#### [How to complete this task]
An exact transcript of every entry is required, without any of the pictures.

□ □ □ □ □ □ □

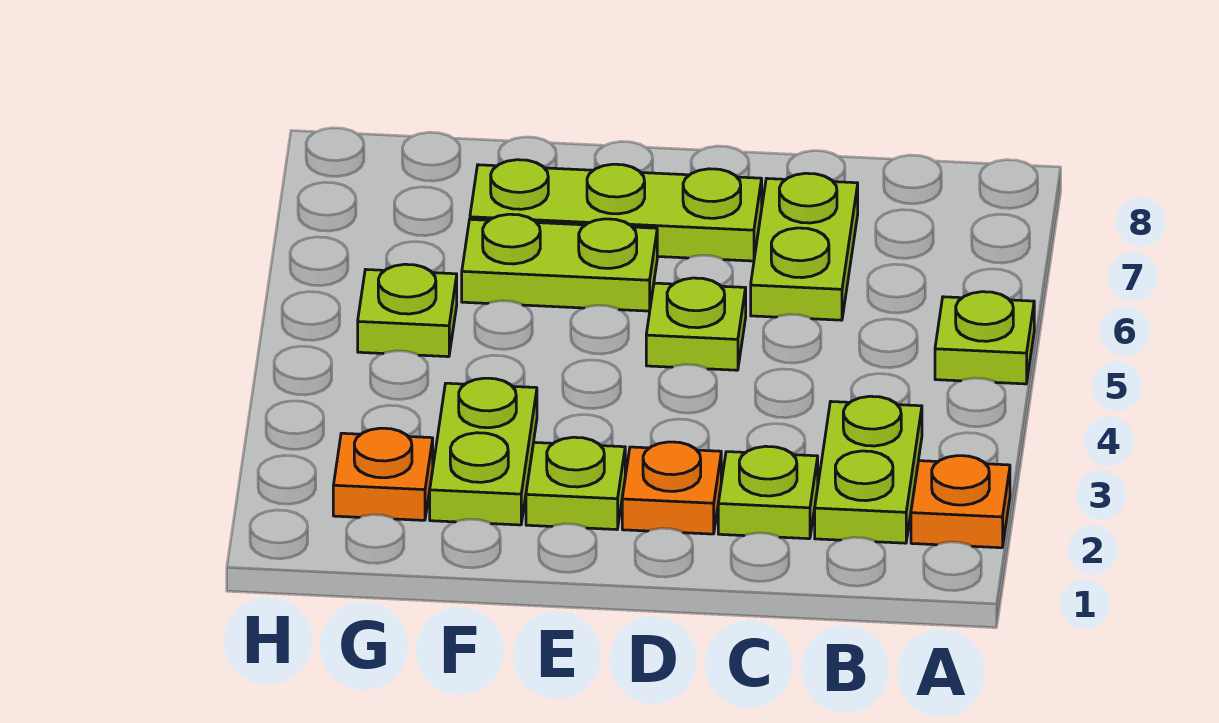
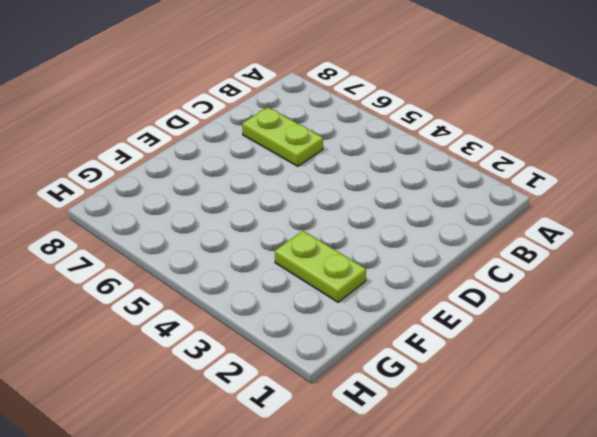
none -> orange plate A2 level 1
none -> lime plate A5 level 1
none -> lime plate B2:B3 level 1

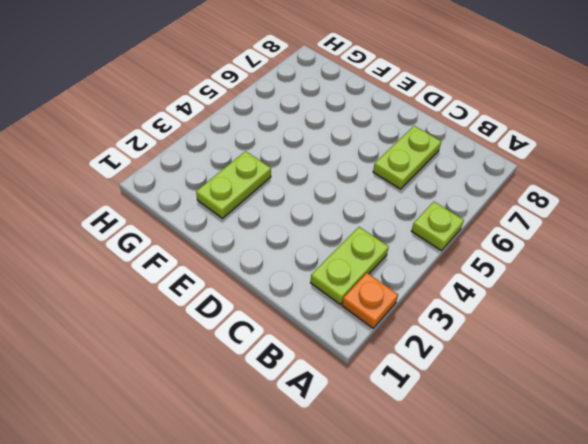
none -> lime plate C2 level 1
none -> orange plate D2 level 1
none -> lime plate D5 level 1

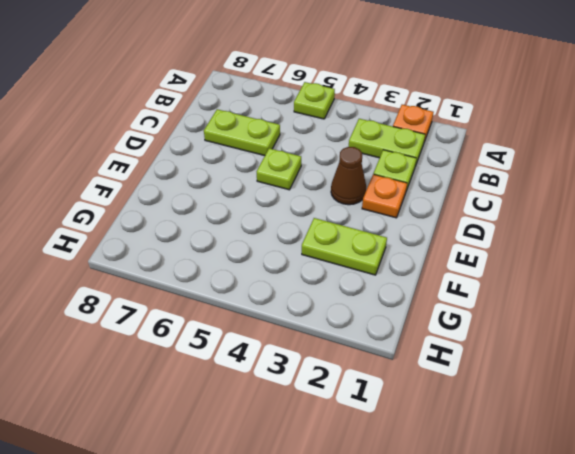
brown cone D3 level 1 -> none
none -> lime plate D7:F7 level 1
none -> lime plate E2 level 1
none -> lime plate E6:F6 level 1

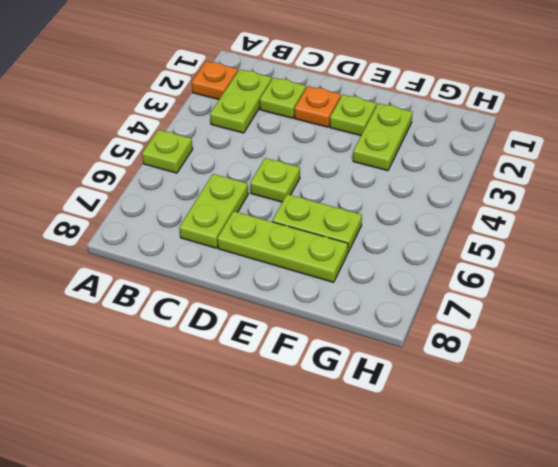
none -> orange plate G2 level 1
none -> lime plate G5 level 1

□ □ □ □ □ □ □

#### [Result of this task]
none -> orange plate A2 level 1
none -> lime plate A5 level 1
none -> lime plate B2:B3 level 1

none -> lime plate C2 level 1
none -> orange plate D2 level 1
none -> lime plate D5 level 1

brown cone D3 level 1 -> none
none -> lime plate D7:F7 level 1
none -> lime plate E2 level 1
none -> lime plate E6:F6 level 1

none -> orange plate G2 level 1
none -> lime plate G5 level 1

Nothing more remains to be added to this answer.